%%

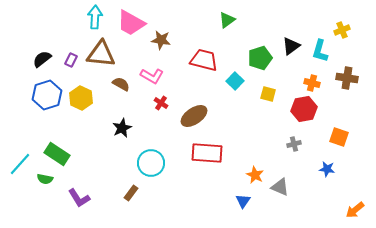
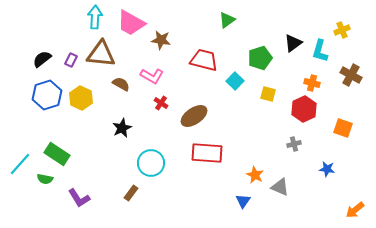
black triangle: moved 2 px right, 3 px up
brown cross: moved 4 px right, 3 px up; rotated 20 degrees clockwise
red hexagon: rotated 15 degrees counterclockwise
orange square: moved 4 px right, 9 px up
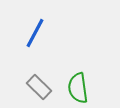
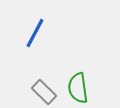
gray rectangle: moved 5 px right, 5 px down
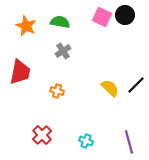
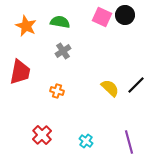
cyan cross: rotated 16 degrees clockwise
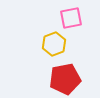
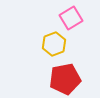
pink square: rotated 20 degrees counterclockwise
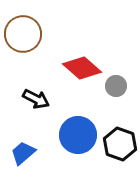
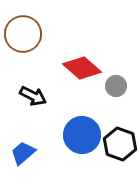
black arrow: moved 3 px left, 3 px up
blue circle: moved 4 px right
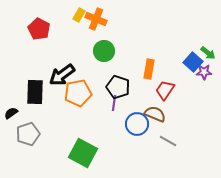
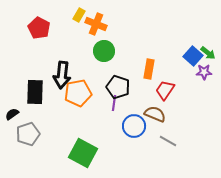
orange cross: moved 5 px down
red pentagon: moved 1 px up
blue square: moved 6 px up
black arrow: rotated 48 degrees counterclockwise
black semicircle: moved 1 px right, 1 px down
blue circle: moved 3 px left, 2 px down
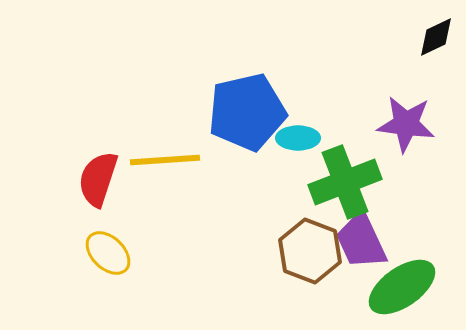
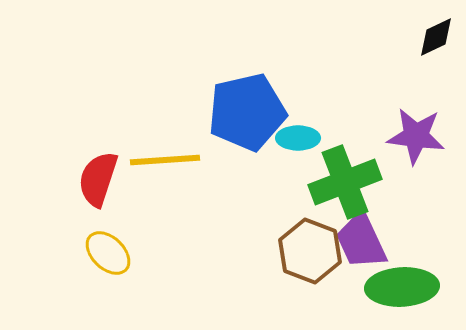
purple star: moved 10 px right, 12 px down
green ellipse: rotated 32 degrees clockwise
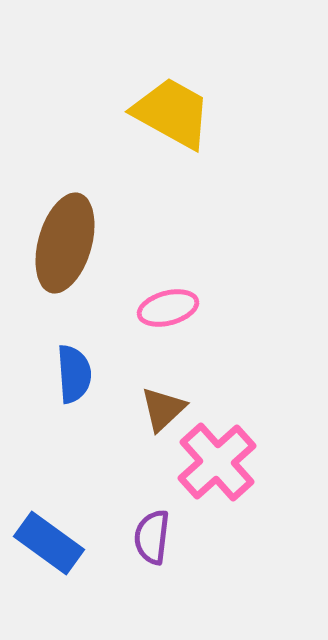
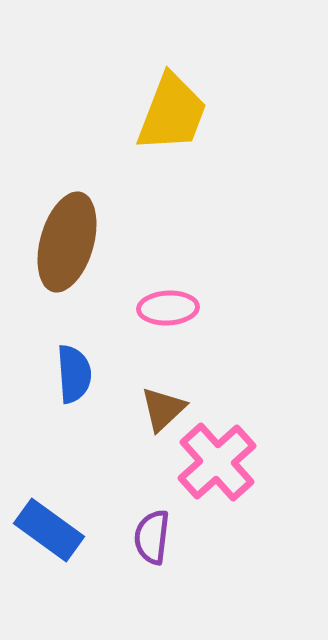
yellow trapezoid: rotated 82 degrees clockwise
brown ellipse: moved 2 px right, 1 px up
pink ellipse: rotated 12 degrees clockwise
blue rectangle: moved 13 px up
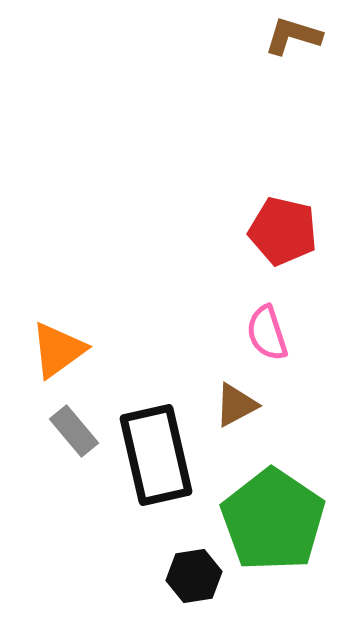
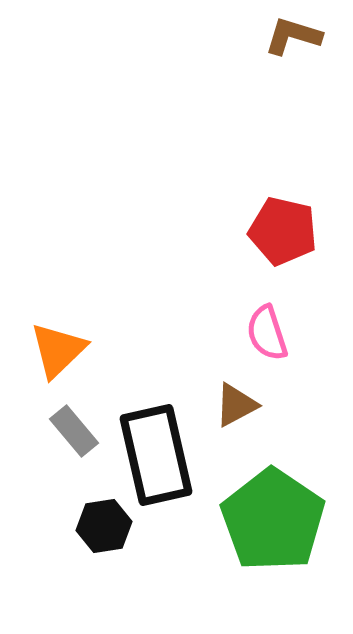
orange triangle: rotated 8 degrees counterclockwise
black hexagon: moved 90 px left, 50 px up
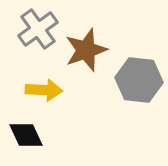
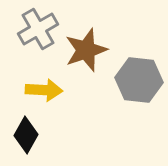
gray cross: rotated 6 degrees clockwise
black diamond: rotated 54 degrees clockwise
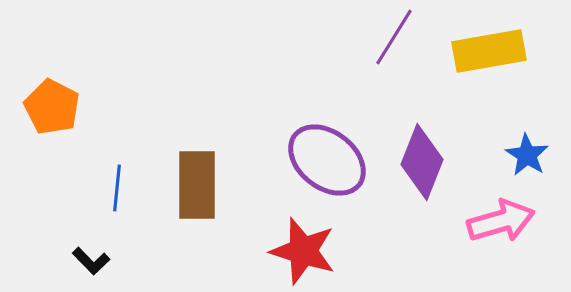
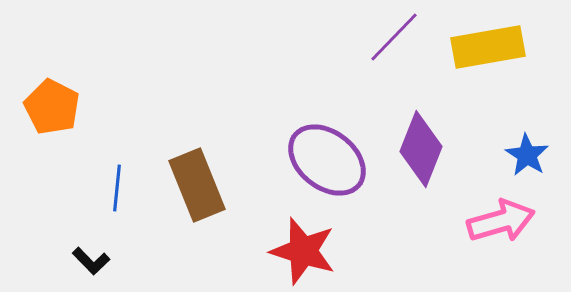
purple line: rotated 12 degrees clockwise
yellow rectangle: moved 1 px left, 4 px up
purple diamond: moved 1 px left, 13 px up
brown rectangle: rotated 22 degrees counterclockwise
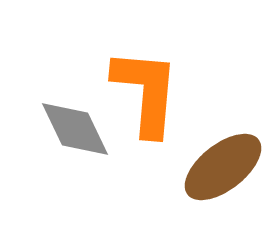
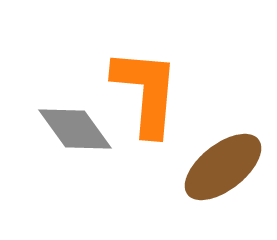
gray diamond: rotated 10 degrees counterclockwise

%%

Repeat the preceding records precisely, and leave every picture out of the copy.

black triangle: moved 2 px right, 3 px up
brown cross: moved 4 px right, 3 px up; rotated 20 degrees clockwise
red hexagon: rotated 15 degrees counterclockwise
orange square: moved 4 px right, 9 px up
gray rectangle: moved 5 px right, 5 px down
cyan cross: rotated 16 degrees clockwise
pink square: rotated 20 degrees counterclockwise
black arrow: moved 3 px left, 3 px up
blue circle: moved 4 px right
orange cross: moved 5 px down
red pentagon: moved 1 px up
blue square: moved 6 px up
black arrow: rotated 48 degrees counterclockwise
black semicircle: moved 1 px right, 1 px down
blue circle: moved 3 px left, 2 px down
purple star: moved 10 px right, 12 px down
green ellipse: rotated 32 degrees clockwise
yellow trapezoid: rotated 82 degrees clockwise
brown ellipse: moved 2 px right, 1 px up
pink ellipse: rotated 12 degrees clockwise
blue rectangle: moved 13 px up
orange triangle: rotated 8 degrees counterclockwise
black hexagon: moved 90 px left, 50 px up
gray cross: rotated 6 degrees clockwise
black diamond: rotated 54 degrees clockwise
purple line: rotated 12 degrees clockwise
yellow rectangle: moved 1 px left, 4 px up
purple diamond: moved 1 px left, 13 px up
brown rectangle: rotated 22 degrees counterclockwise
gray diamond: rotated 10 degrees counterclockwise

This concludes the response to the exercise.